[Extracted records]
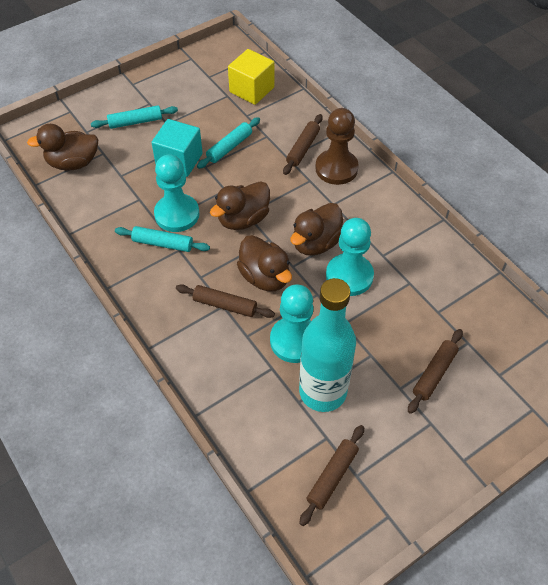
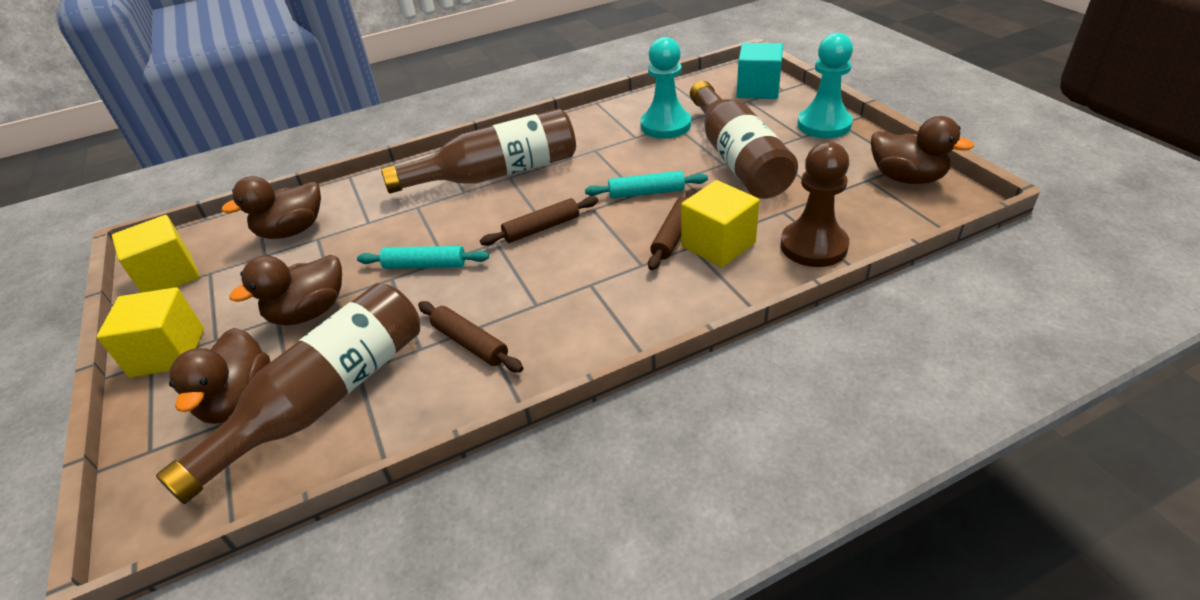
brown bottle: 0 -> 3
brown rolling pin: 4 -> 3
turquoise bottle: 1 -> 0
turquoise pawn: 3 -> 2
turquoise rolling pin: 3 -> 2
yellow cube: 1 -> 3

# Assignment
Images are to be excluded, and each record above written out word for word.

# Problem solution
brown bottle: 0 -> 3
brown rolling pin: 4 -> 3
turquoise bottle: 1 -> 0
turquoise pawn: 3 -> 2
turquoise rolling pin: 3 -> 2
yellow cube: 1 -> 3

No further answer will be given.